# What to do:
Identify each line in the entries below that contains the string "markup" and copy every such line.

# start of Available records

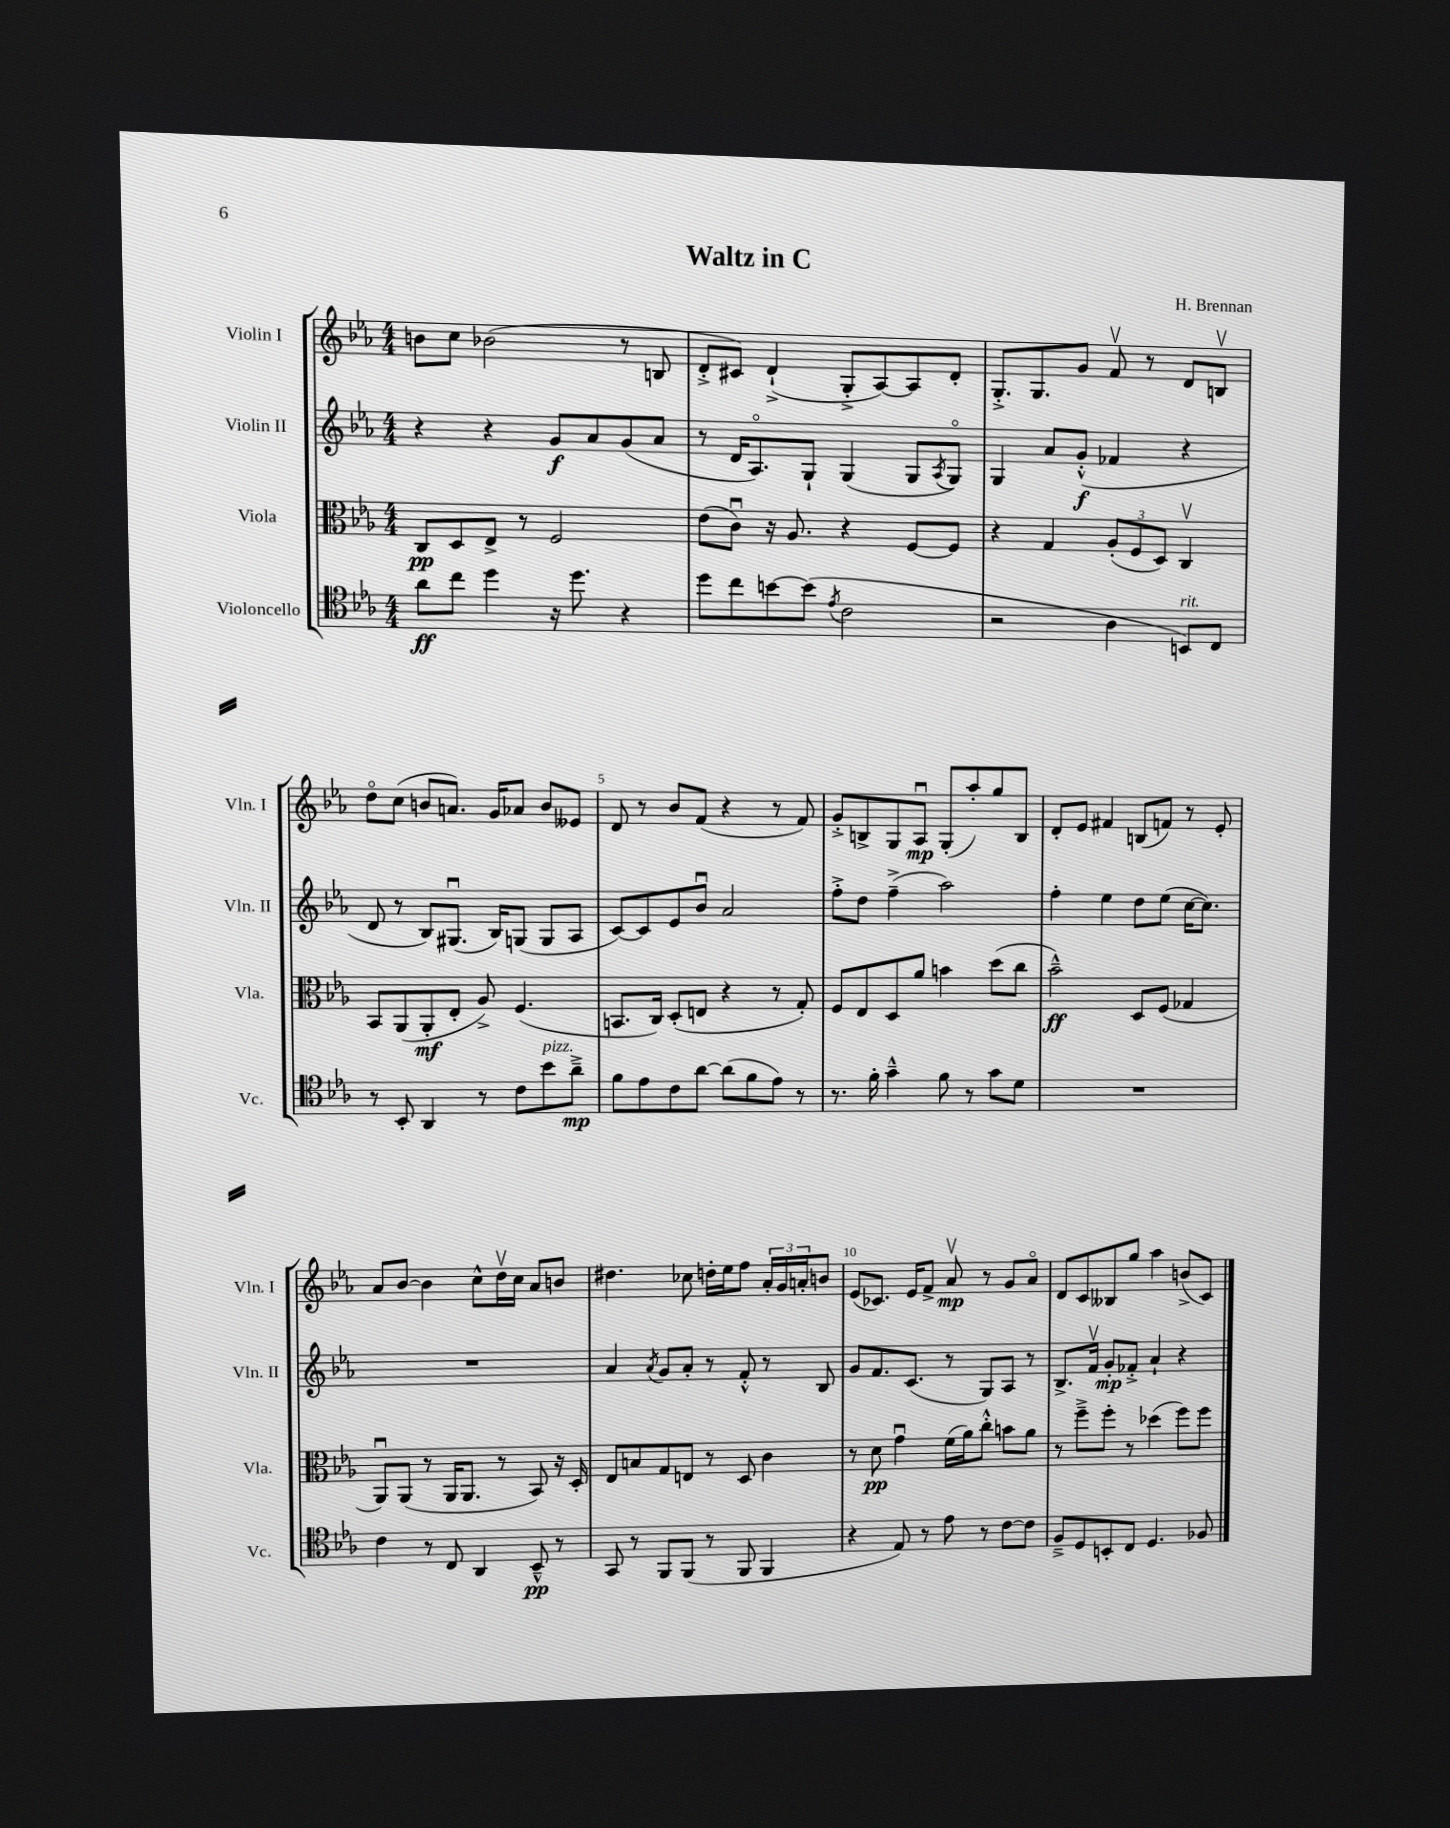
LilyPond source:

\header { title = "Waltz in C" composer = "H. Brennan" }
<<
\new StaffGroup <<
\new Staff = "s0" \with { instrumentName = "Violin I" shortInstrumentName = "Vln. I" } {
    \clef treble \key ees \major \numericTimeSignature \time 4/4
    b'8 c''8 bes'2( r8 b8 |
    d'8-.-> cis'8) d'4-!->( g8-.-> aes8~) aes8 d'8-. |
    g8.-.-> g8. g'8 f'8\upbow r8 d'8 b8\upbow |
    d''8\flageolet c''8( b'8 a'8.) g'16 aes'8 b'8 eeses'8 |
    d'8 r8 bes'8 f'8( r4 r8 f'8) |
    g'8-.-> b8-> g8 aes8\downbow\mp g8-.( aes''8-.) g''8 b8 |
    d'8-. ees'8 fis'4 b8( f'8) r8 ees'8-. |
    aes'8 bes'8~ bes'4 c''8-^ d''16\upbow c''16 aes'8 b'8 |
    dis''4. ces''8 d''16-. ees''16 f''8 \tuplet 3/2 { aes'16-. g'16 a'16-. } b'8 |
    ees'8( ces'8.) ees'16 f'8-> aes'8\upbow\mp r8 g'8 aes'8\flageolet |
    d'8 c'8 beses8 g''8 aes''4 b'8->( c'8) \bar "|." |
}
\new Staff = "s1" \with { instrumentName = "Violin II" shortInstrumentName = "Vln. II" } {
    \clef treble \key ees \major \numericTimeSignature \time 4/4
    r4 r4 g'8\f aes'8 g'8( aes'8 |
    r8 d'16 aes8.\flageolet) g8-! g4( g8 \acciaccatura { aes8 } g8\flageolet) |
    g4 aes'8 g'8-.-^\f( fes'4 r4 |
    d'8 r8 bes8) gis8.\downbow( bes16) g8( g8 aes8 |
    c'8~) c'8 ees'8 bes'8\downbow aes'2 |
    f''8-.-> d''8 f''4--->( aes''2) |
    f''4-. ees''4 d''8 ees''8( c''16~ c''8.) |
    R1 |
    aes'4 \acciaccatura { aes'8 } g'8 aes'8-. r8 f'8-.-^ r8 bes8 |
    g'8 f'8. c'8.( r8 g8) aes8 r8 |
    bes8.-> f'16\upbow g'8-.\mp fes'8-.-> aes'4-! r4 \bar "|." |
}
\new Staff = "s2" \with { instrumentName = "Viola" shortInstrumentName = "Vla." } {
    \clef alto \key ees \major \numericTimeSignature \time 4/4
    c8\pp d8 ees8-> r8 f2 |
    ees'8( c'8\downbow) r16 aes8. r4 f8~ f8 |
    r4 g4 \tuplet 3/2 { aes8-.( f8 d8) } c4\upbow |
    bes,8 aes,8( aes,8-.\mf ees8-. aes8->) f4.( |
    b,8. c16) d8-.( e8 r4 r8 g8-.) |
    f8 ees8 d8 aes'8 b'4 d''8( c''8 |
    bes'2---^\ff) d8 f8( ges4 |
    aes,8\downbow) aes,8( r8 aes,16 aes,8. r8 bes,8) r16 d16-. |
    ees8 b8 g8 e8 r8 d8 c'4 |
    r8 d'8\pp g'4\downbow f'16( aes'16) c''8-.-^ b'8 aes'8 |
    r8 f''8---> f''8-. r8 des''4( f''8) f''8 \bar "|." |
}
\new Staff = "s3" \with { instrumentName = "Violoncello" shortInstrumentName = "Vc." } {
    \clef tenor \key ees \major \numericTimeSignature \time 4/4
    aes'8\ff c''8 d''4 r16 d''8. r4 |
    d''8 c''8 b'8~ b'8( \acciaccatura { ees'8 } c'2 |
    r2 aes4 b,8^\markup { \italic "rit." }) c8 |
    r8 bes,8-. aes,4 r8 c'8 bes'8^\markup { \italic "pizz." } aes'8--->\mp |
    f'8 ees'8 c'8 aes'8~ aes'8( f'8 ees'8) r8 |
    r8. f'16-. g'4---^ f'8 r8 g'8 d'8 |
    R1 |
    c'4 r8 c8 aes,4 bes,8---^\pp r8 |
    g,8 r8 f,8 f,8( r8 f,8 f,4 |
    r4 ees8) r8 ees'8 r8 c'8~ c'8 |
    f8---> d8 b,8-. c8 d4. fes8 \bar "|." |
}
>>
>>
\layout { \context { \Score \override BarNumber.break-visibility = ##(#f #t #t) barNumberVisibility = #(every-nth-bar-number-visible 5) } }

# end of Available records

# Task solution:
    r2 aes4 b,8^\markup { \italic "rit." }) c8 |
    r8 bes,8-. aes,4 r8 c'8 bes'8^\markup { \italic "pizz." } aes'8--->\mp |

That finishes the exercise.